[[ RECORDS FOR THE EXERCISE open ]]

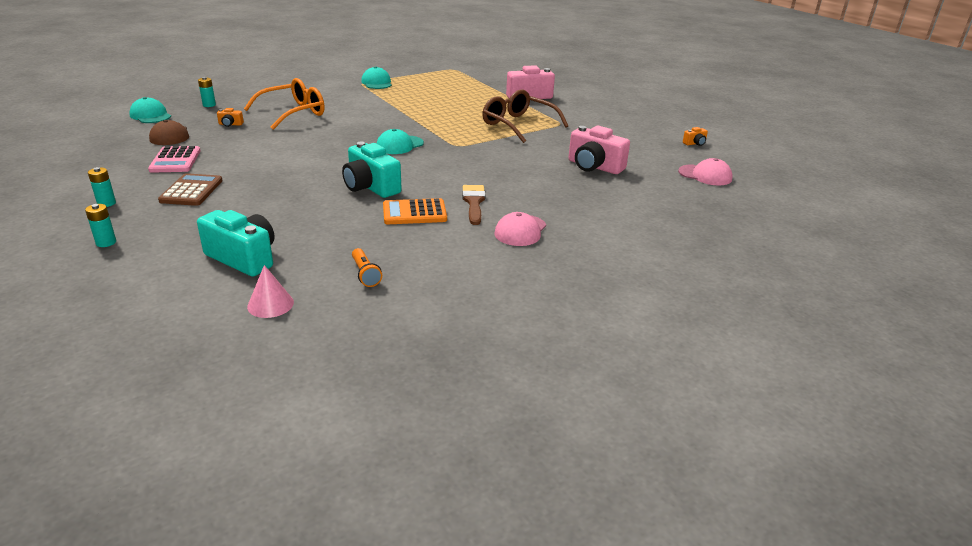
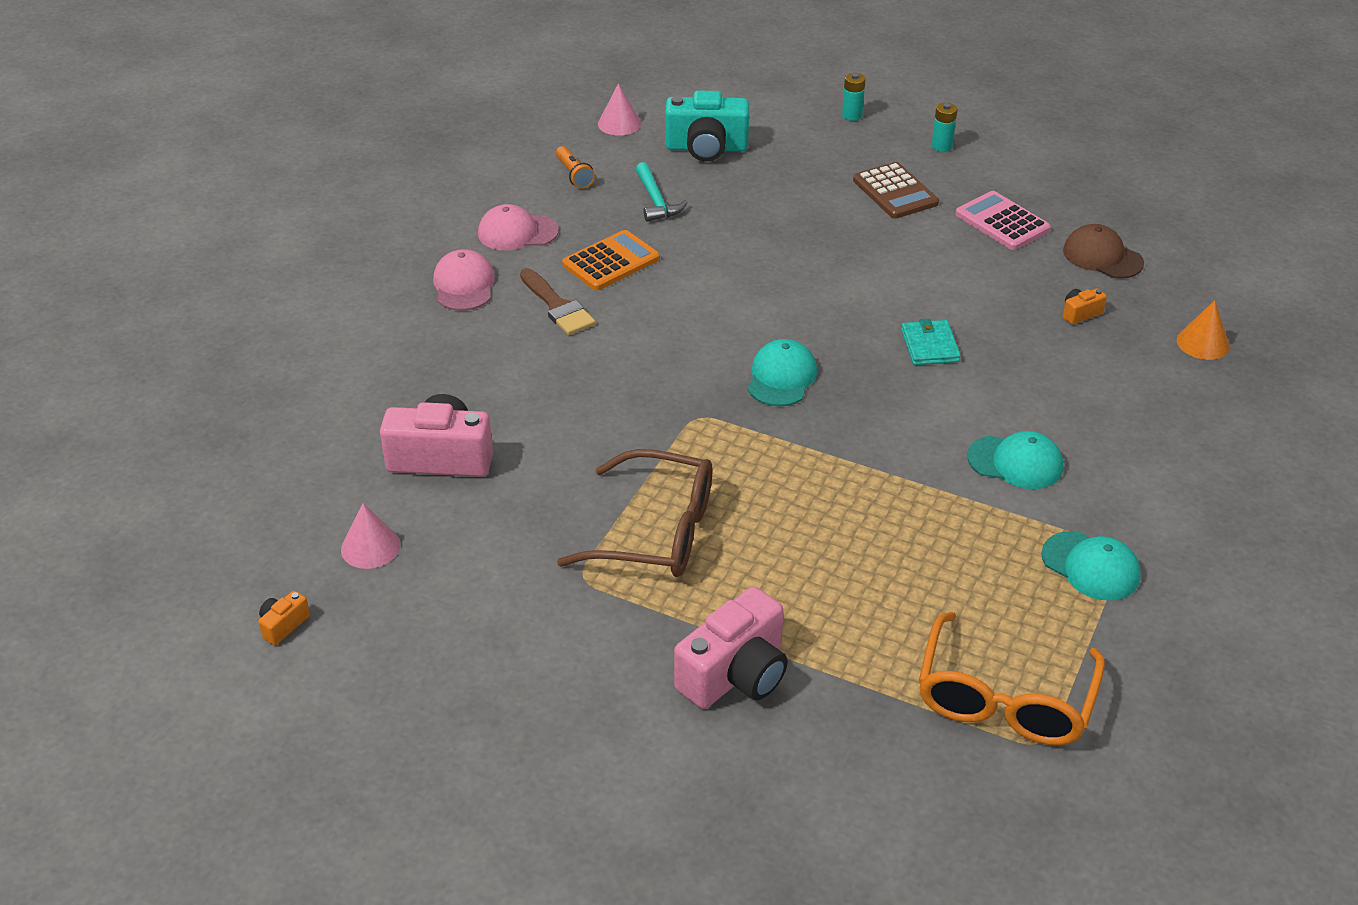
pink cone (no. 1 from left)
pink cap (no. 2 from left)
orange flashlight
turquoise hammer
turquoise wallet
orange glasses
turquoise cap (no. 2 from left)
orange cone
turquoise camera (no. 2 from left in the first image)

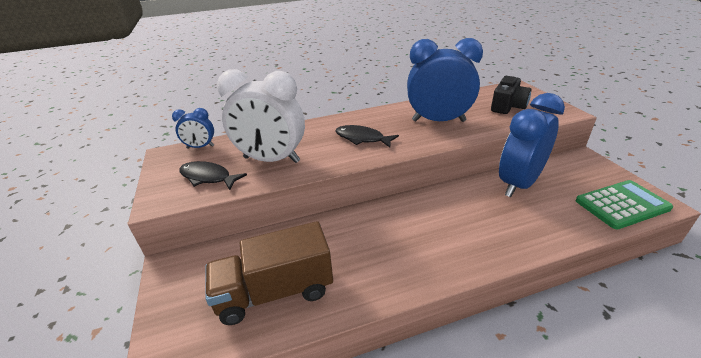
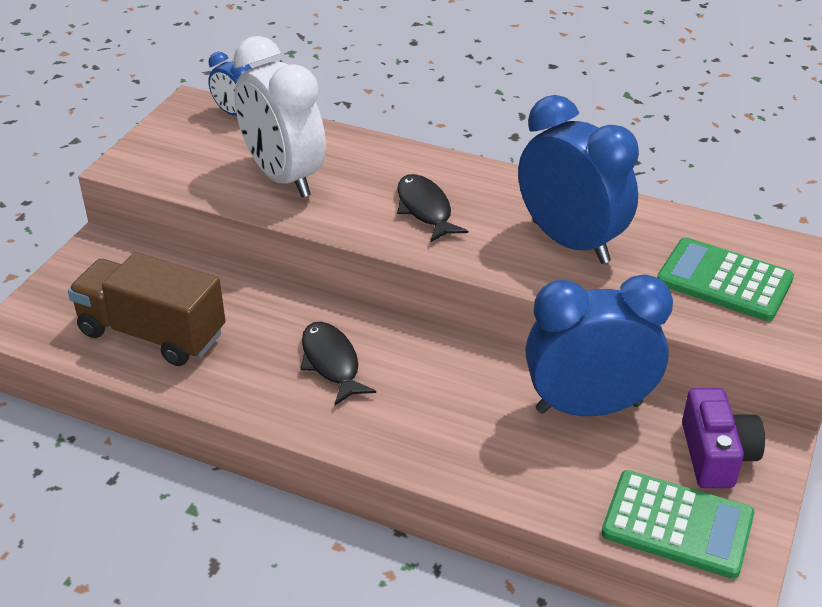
black fish (no. 1 from left)
green calculator (no. 2 from left)
purple camera

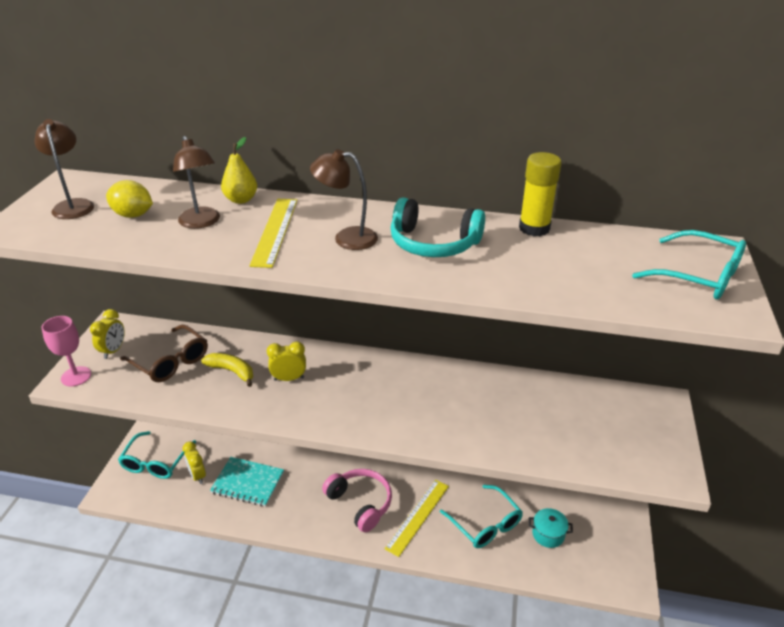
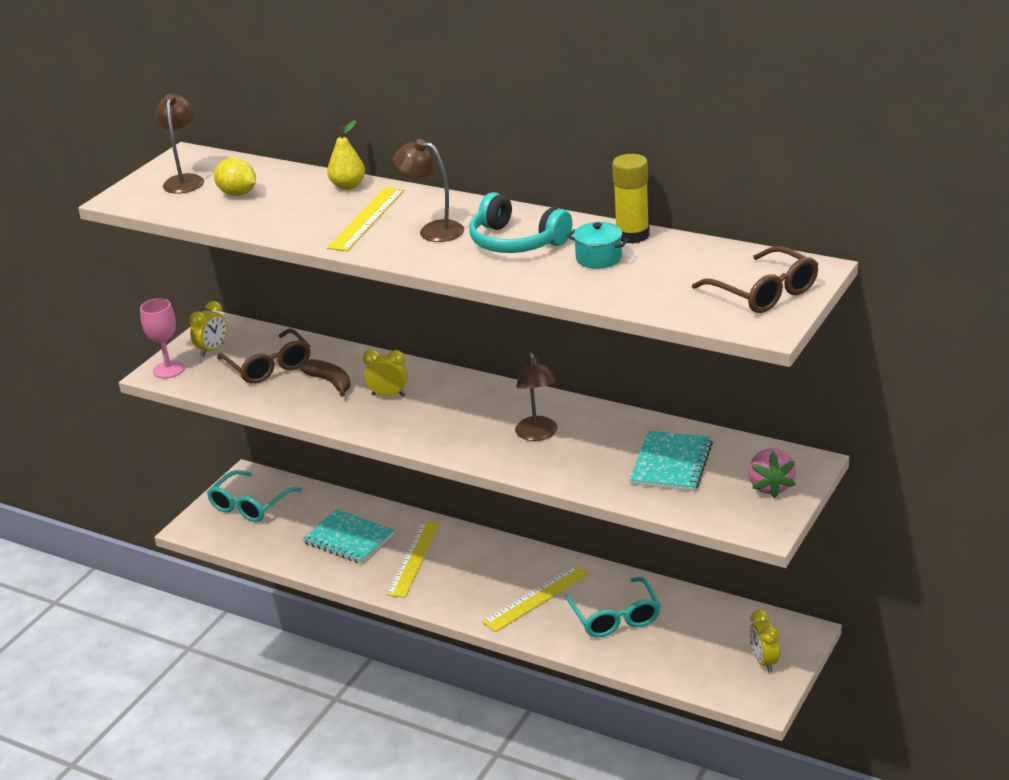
brown banana
yellow ruler (no. 2 from left)
brown lamp (no. 3 from left)
turquoise pot
turquoise notebook (no. 2 from left)
brown glasses (no. 2 from left)
pink strawberry
yellow clock (no. 3 from left)
pink headphones

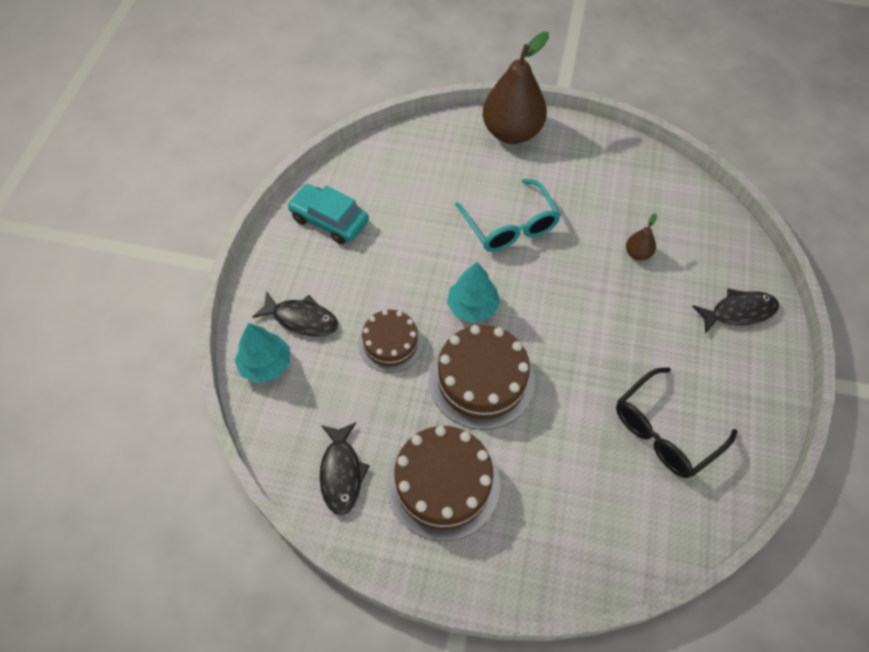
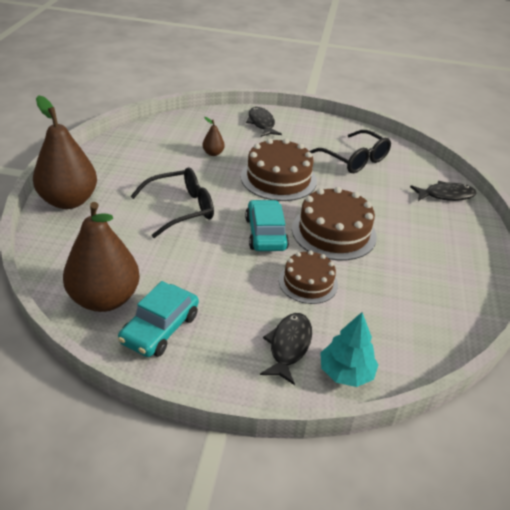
brown pear (no. 2 from left)
black glasses (no. 1 from left)
brown cake (no. 1 from left)
turquoise car (no. 2 from left)
black fish (no. 3 from left)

[[ RECORDS FOR THE EXERCISE closed ]]

EXERCISE DIRECTIONS -
In the copy, every entry appears exactly as written above and no picture appears.

EXERCISE ANSWER -
pink cone (no. 1 from left)
pink cap (no. 2 from left)
orange flashlight
turquoise hammer
turquoise wallet
orange glasses
turquoise cap (no. 2 from left)
orange cone
turquoise camera (no. 2 from left in the first image)

black fish (no. 1 from left)
green calculator (no. 2 from left)
purple camera

brown banana
yellow ruler (no. 2 from left)
brown lamp (no. 3 from left)
turquoise pot
turquoise notebook (no. 2 from left)
brown glasses (no. 2 from left)
pink strawberry
yellow clock (no. 3 from left)
pink headphones

brown pear (no. 2 from left)
black glasses (no. 1 from left)
brown cake (no. 1 from left)
turquoise car (no. 2 from left)
black fish (no. 3 from left)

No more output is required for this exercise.